[Provided data Boundary: Start]

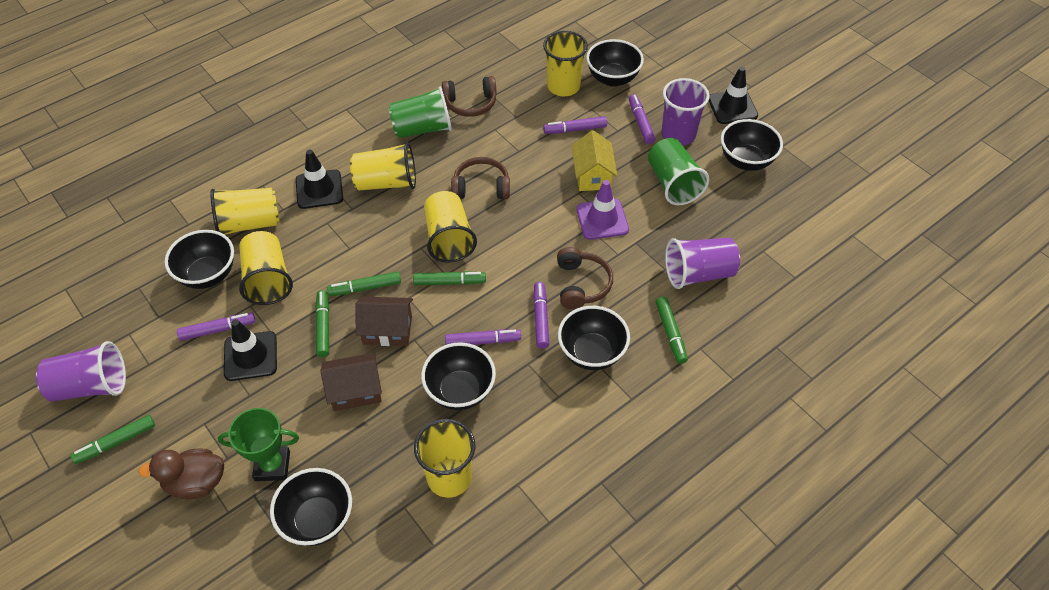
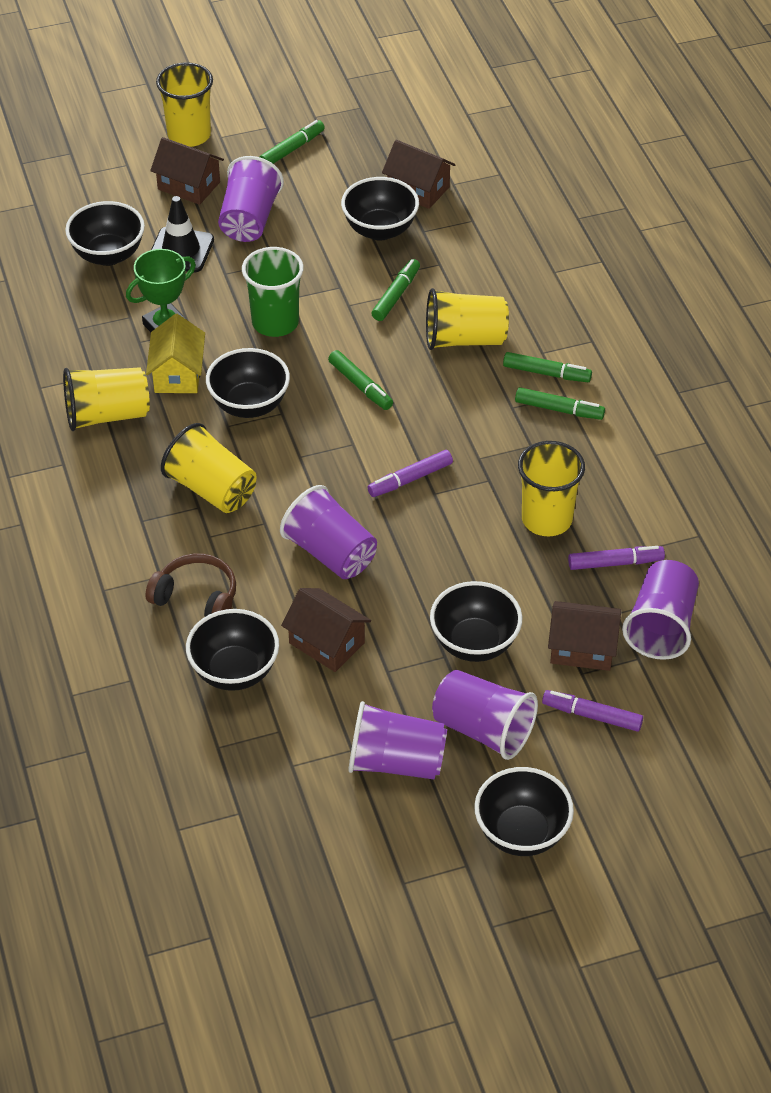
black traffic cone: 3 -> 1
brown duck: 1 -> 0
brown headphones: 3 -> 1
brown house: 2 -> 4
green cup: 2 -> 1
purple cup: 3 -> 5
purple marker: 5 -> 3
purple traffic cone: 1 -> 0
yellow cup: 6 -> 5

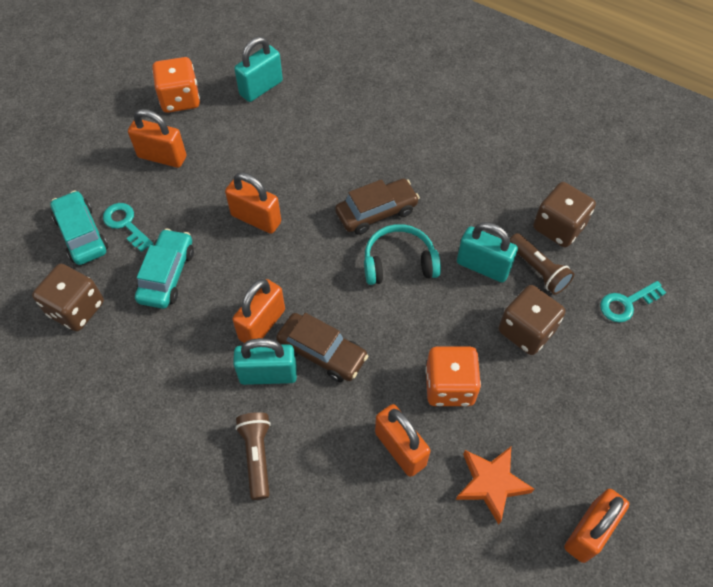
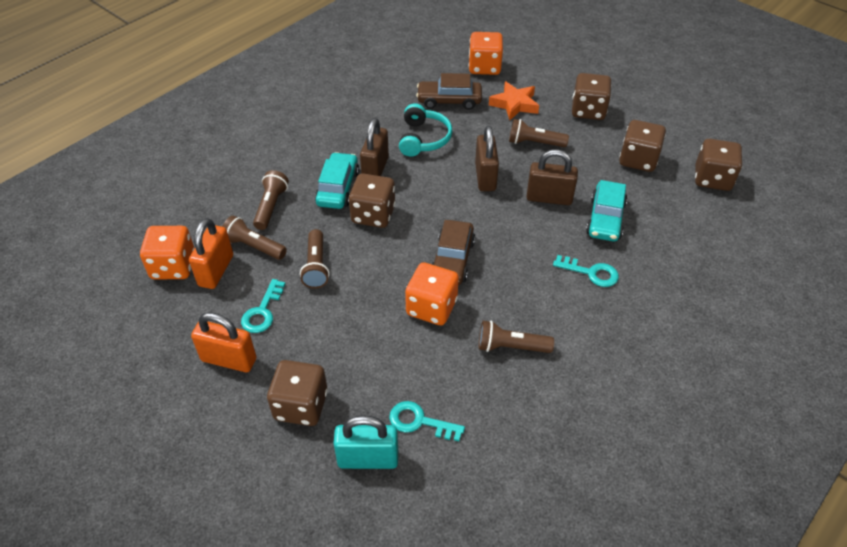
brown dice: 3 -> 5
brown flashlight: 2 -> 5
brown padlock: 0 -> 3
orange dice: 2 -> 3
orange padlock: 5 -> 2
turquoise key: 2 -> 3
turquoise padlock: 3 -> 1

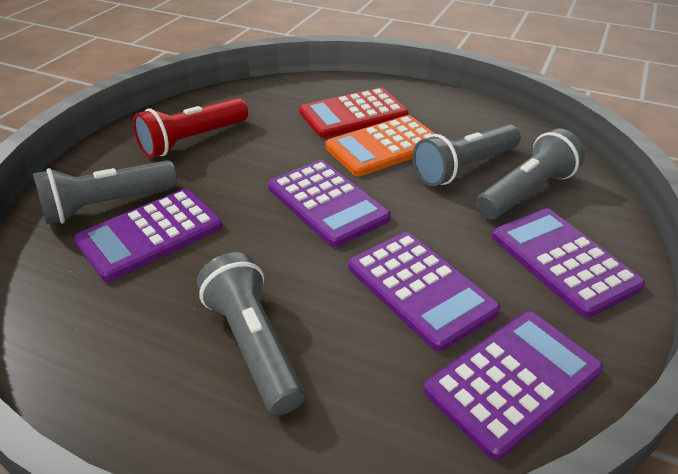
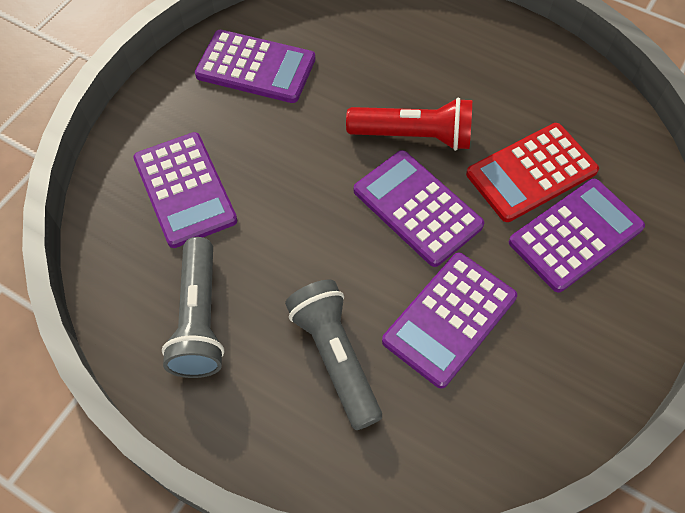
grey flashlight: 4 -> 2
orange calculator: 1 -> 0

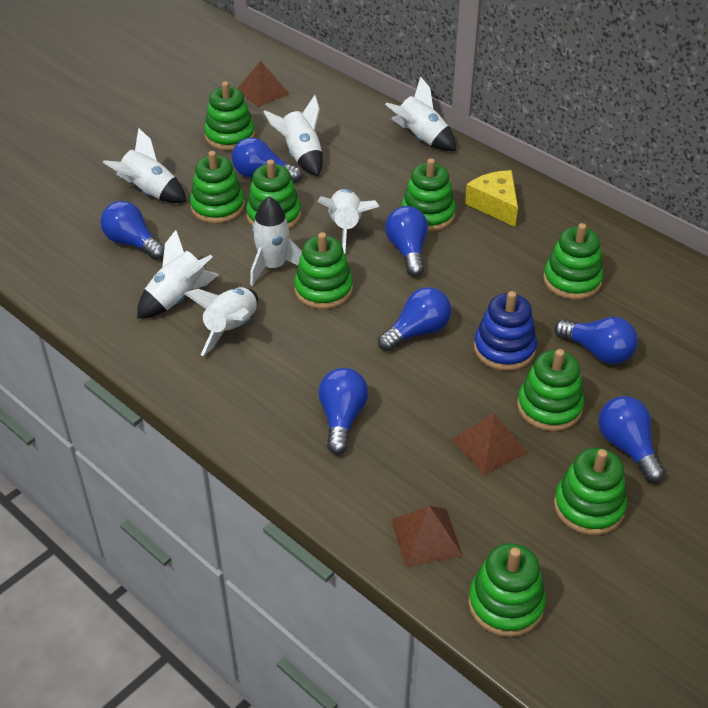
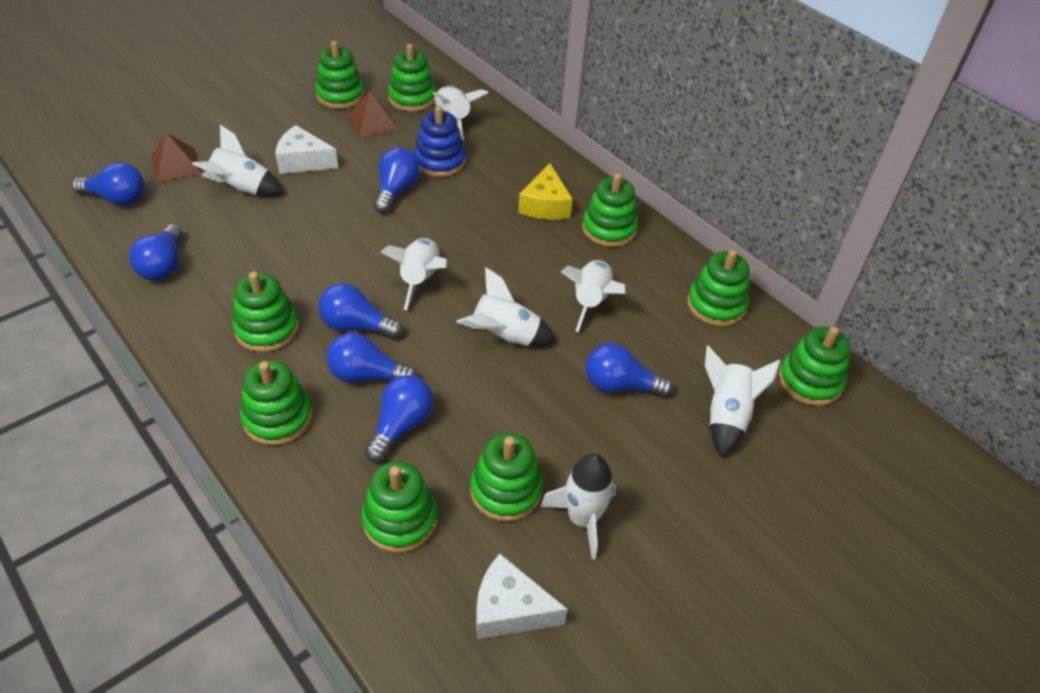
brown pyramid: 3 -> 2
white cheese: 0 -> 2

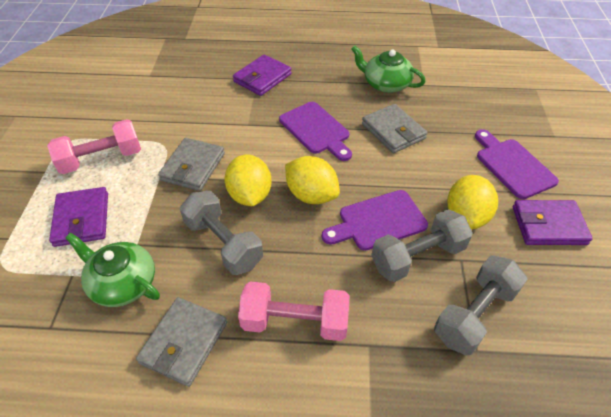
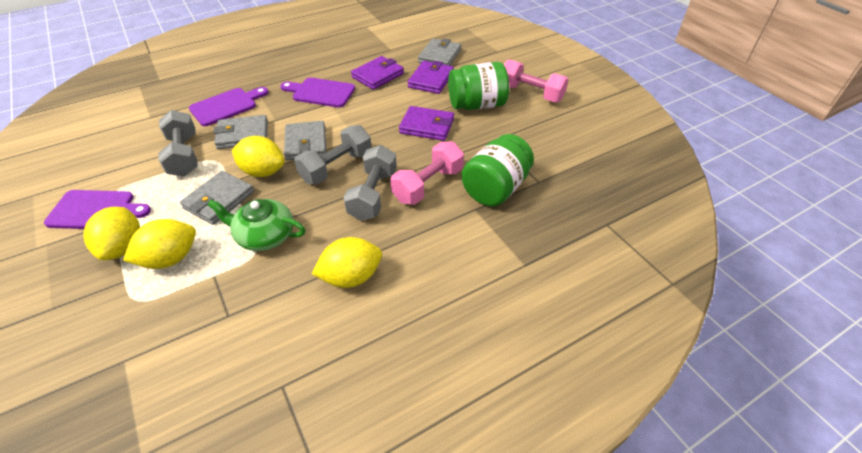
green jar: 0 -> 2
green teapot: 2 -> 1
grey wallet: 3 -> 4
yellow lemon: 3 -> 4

[Provided data Boundary: End]

* [Assignment]
Please output the lines from the line that contains "brown house: 2 -> 4" through the end of the records, both ends included, exactly and with no pictures.

* [Response to this exercise]
brown house: 2 -> 4
green cup: 2 -> 1
purple cup: 3 -> 5
purple marker: 5 -> 3
purple traffic cone: 1 -> 0
yellow cup: 6 -> 5

brown dice: 3 -> 5
brown flashlight: 2 -> 5
brown padlock: 0 -> 3
orange dice: 2 -> 3
orange padlock: 5 -> 2
turquoise key: 2 -> 3
turquoise padlock: 3 -> 1

grey flashlight: 4 -> 2
orange calculator: 1 -> 0

brown pyramid: 3 -> 2
white cheese: 0 -> 2

green jar: 0 -> 2
green teapot: 2 -> 1
grey wallet: 3 -> 4
yellow lemon: 3 -> 4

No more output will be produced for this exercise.